#### [WHAT YOU NEED TO DO]
Below is a listing from which only part is wanted; return exactly the lines from the one with "green eraser: 9 -> 8" up to and including the one with "red key: 5 -> 7".

#### [DATA TO PROCESS]

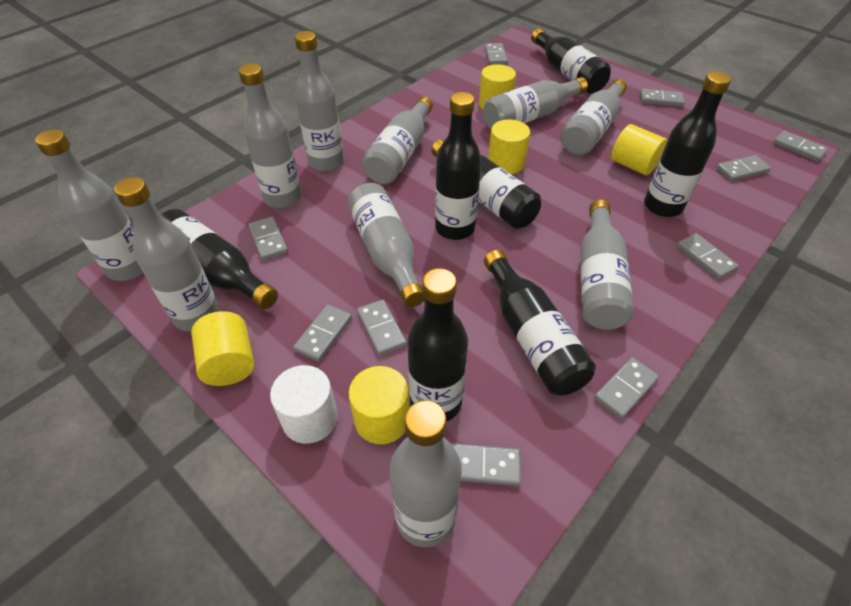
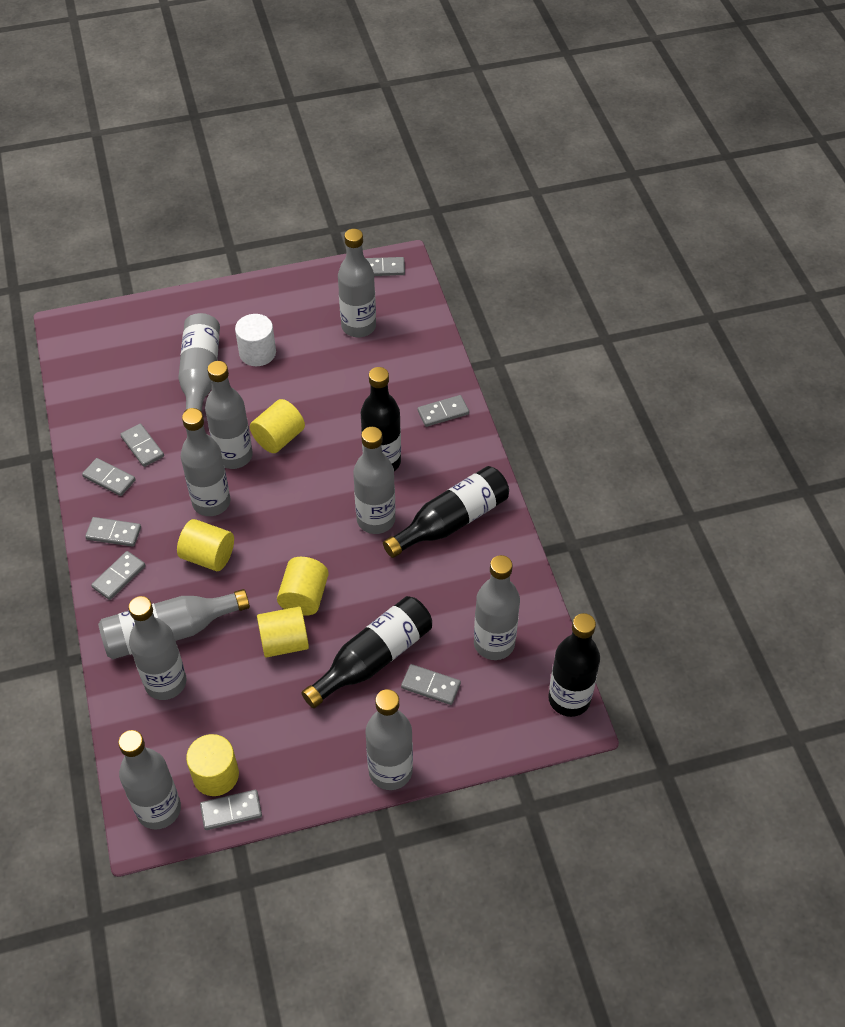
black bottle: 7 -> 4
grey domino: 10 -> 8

...

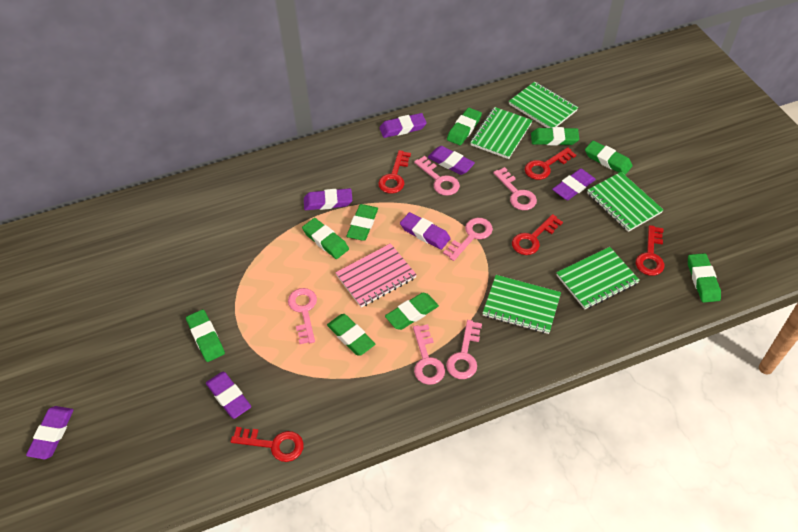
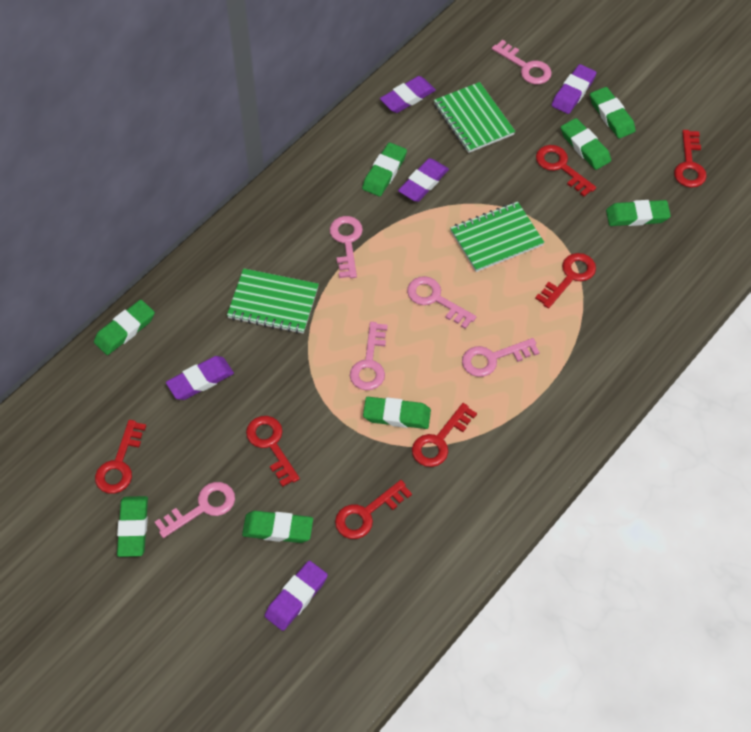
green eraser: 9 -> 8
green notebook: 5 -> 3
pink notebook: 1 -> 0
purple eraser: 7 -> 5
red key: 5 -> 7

#### [WRITTEN REPLY]
green eraser: 9 -> 8
green notebook: 5 -> 3
pink notebook: 1 -> 0
purple eraser: 7 -> 5
red key: 5 -> 7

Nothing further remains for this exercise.